(PROBLEM) Print the listing below again from the line that contains "D1: none -> diode (A U13/CV, K AGND)" onward, keeping every line exact and leaving out the lines before it.

(SUPPLIED DATA)
——

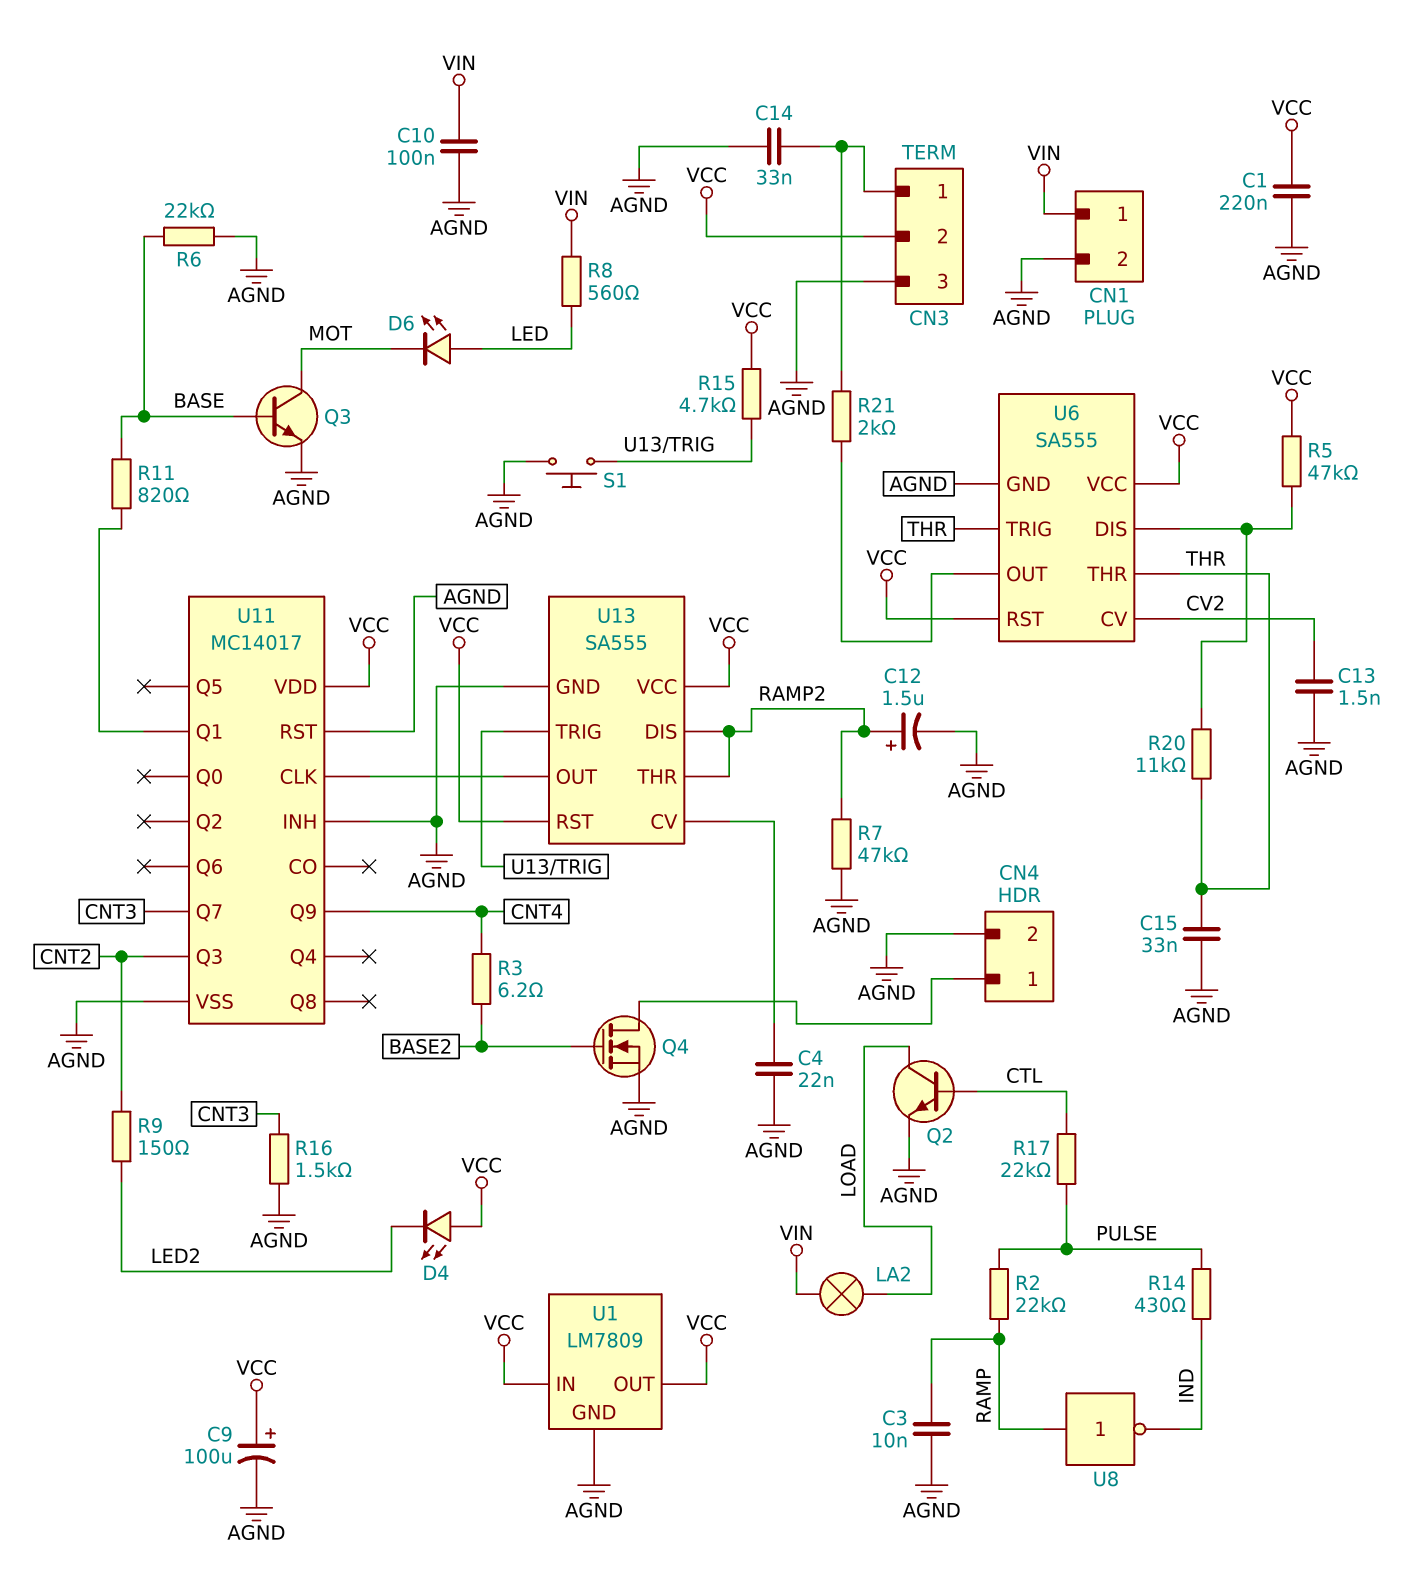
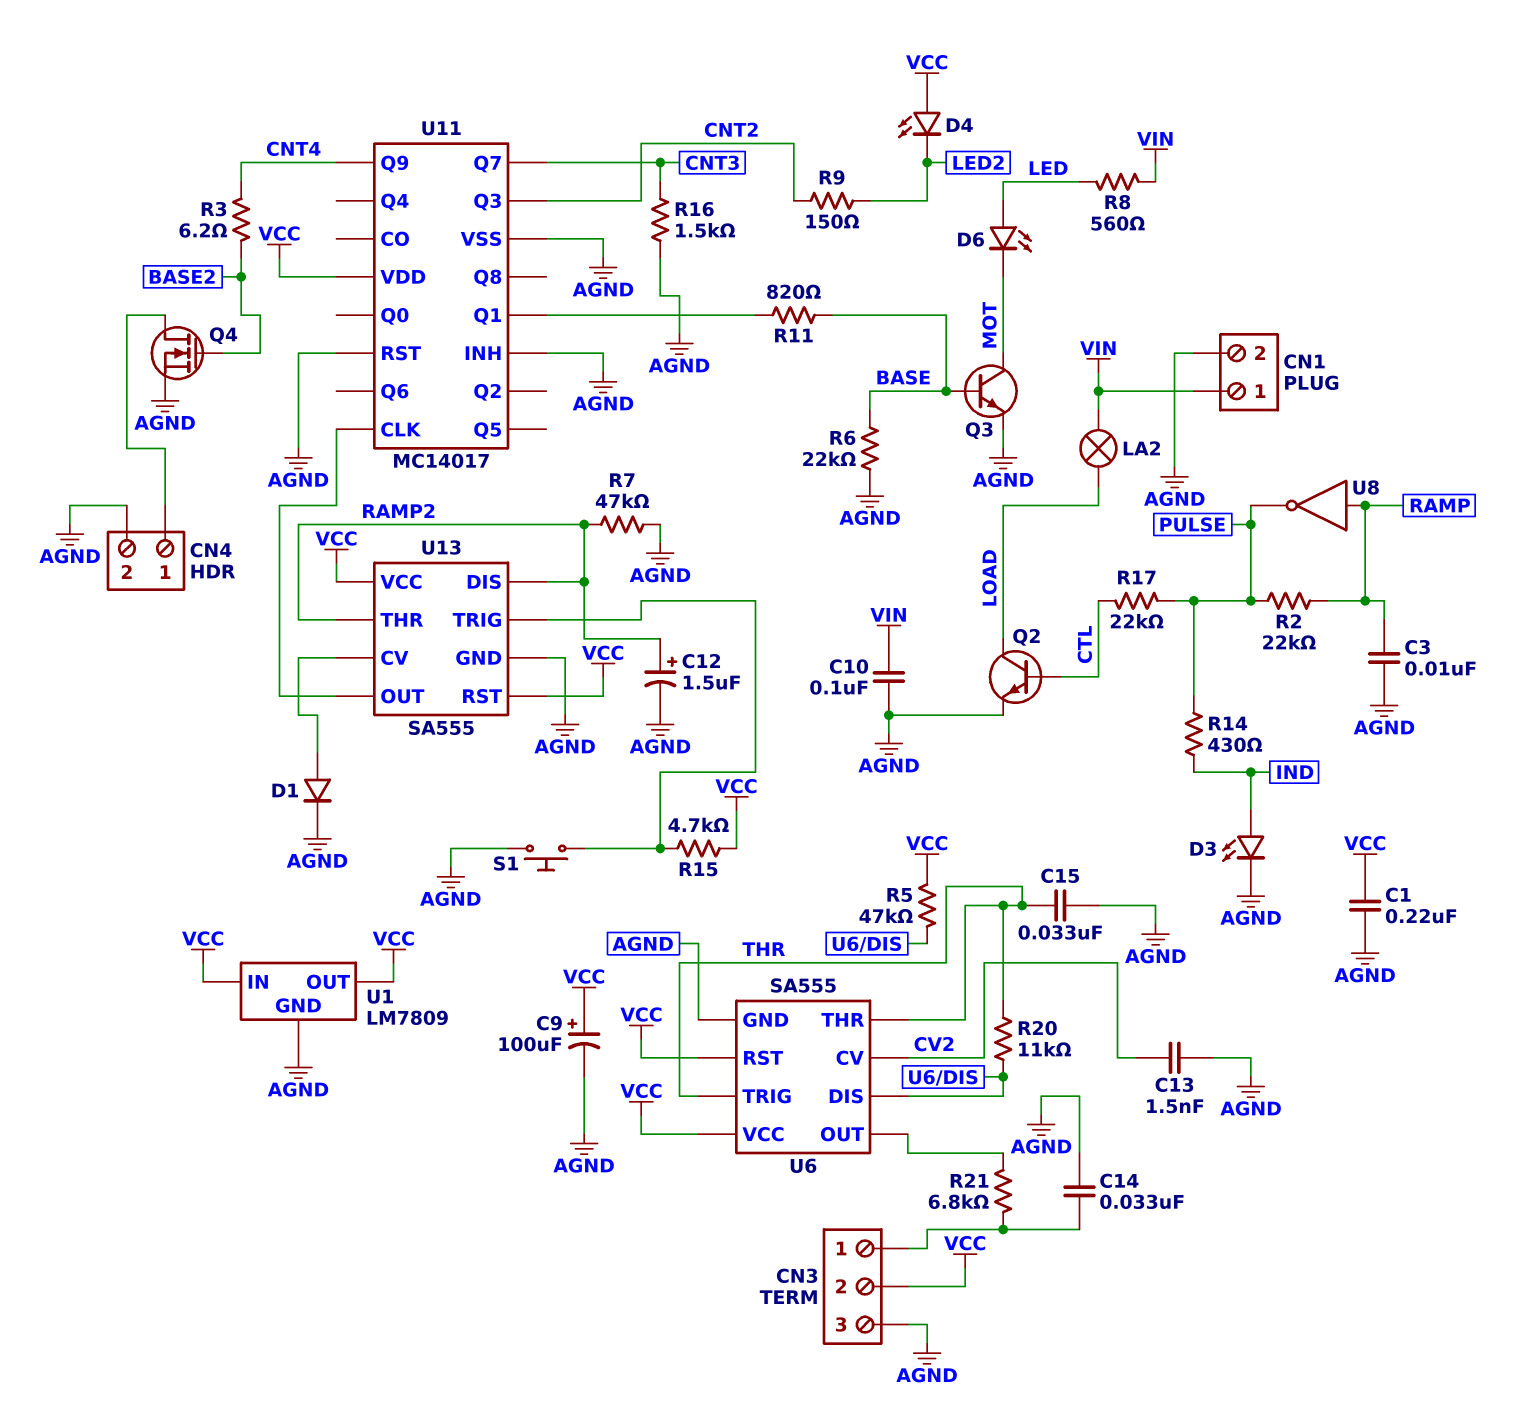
C4: 22nF (AGND, U13/CV) -> none
D1: none -> diode (A U13/CV, K AGND)
D3: none -> LED (A IND, K AGND)
R21: 2k (CN3/1, U6/OUT) -> 6.8k (CN3/1, U6/OUT)
U8: NOT (in RAMP, out IND) -> NOT (in RAMP, out PULSE)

——

(WRITTEN ANSWER)
D1: none -> diode (A U13/CV, K AGND)
D3: none -> LED (A IND, K AGND)
R21: 2k (CN3/1, U6/OUT) -> 6.8k (CN3/1, U6/OUT)
U8: NOT (in RAMP, out IND) -> NOT (in RAMP, out PULSE)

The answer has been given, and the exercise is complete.